What the task requires: Go through the listing below and output exactly the line with "(227, 413) = (516, 386): purple", the line with "(835, 585) = (766, 197): none", and each line between; omit the rest.

Available data:
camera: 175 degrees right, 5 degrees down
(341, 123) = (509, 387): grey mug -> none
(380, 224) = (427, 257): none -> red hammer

* * *

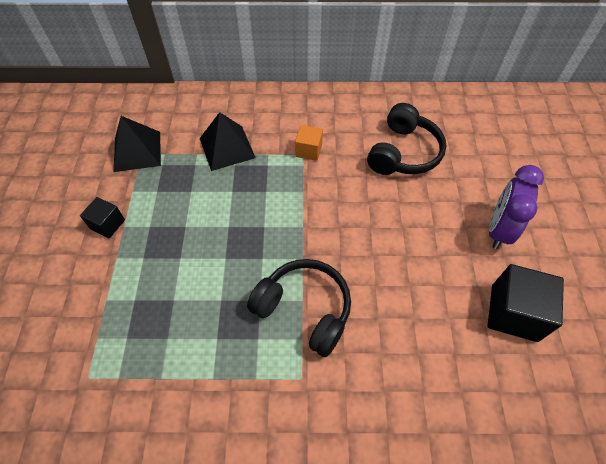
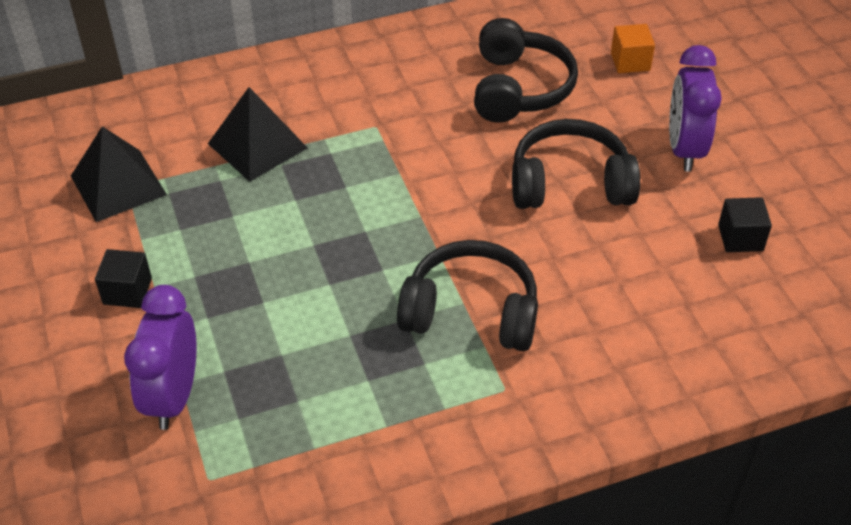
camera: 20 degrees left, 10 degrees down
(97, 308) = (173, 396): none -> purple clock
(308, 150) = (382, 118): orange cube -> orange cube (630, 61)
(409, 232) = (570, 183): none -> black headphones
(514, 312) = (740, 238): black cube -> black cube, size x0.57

* * *

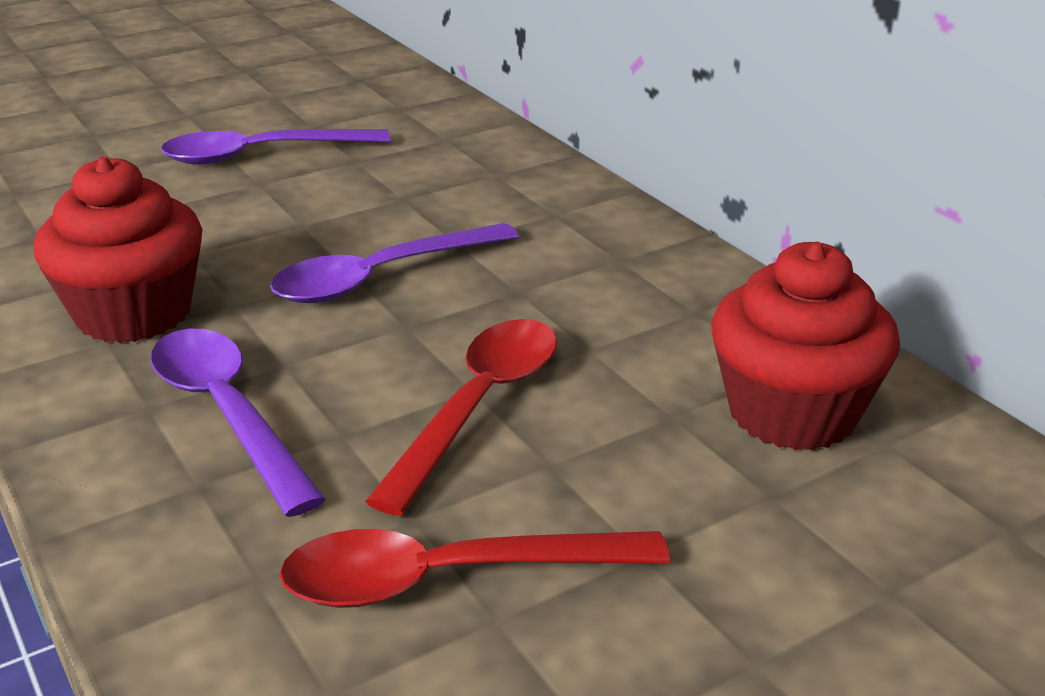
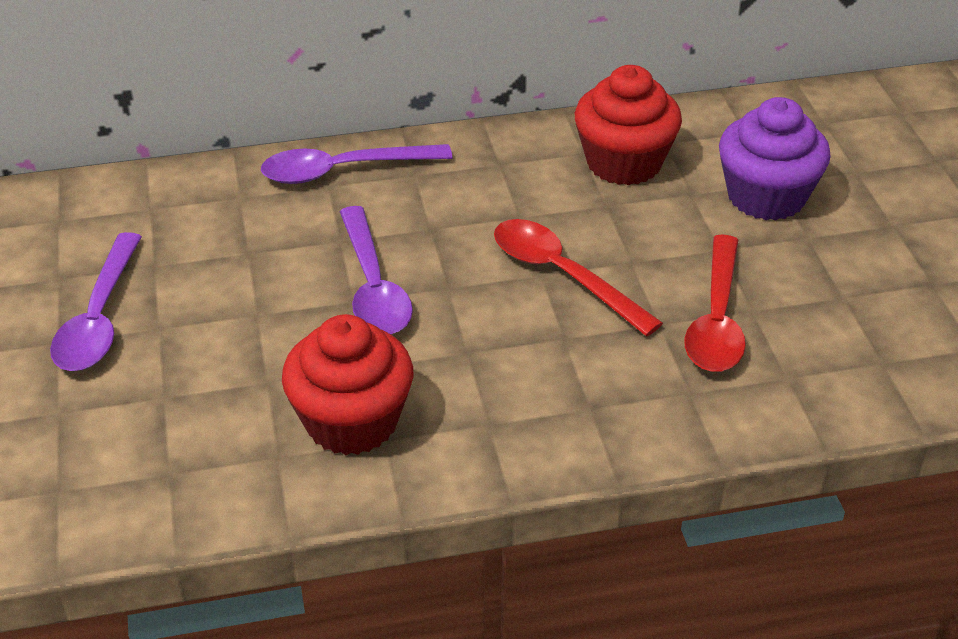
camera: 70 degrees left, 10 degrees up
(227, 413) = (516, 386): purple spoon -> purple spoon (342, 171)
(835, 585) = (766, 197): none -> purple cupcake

Solved exercise:
(227, 413) = (516, 386): purple spoon -> purple spoon (342, 171)
(835, 585) = (766, 197): none -> purple cupcake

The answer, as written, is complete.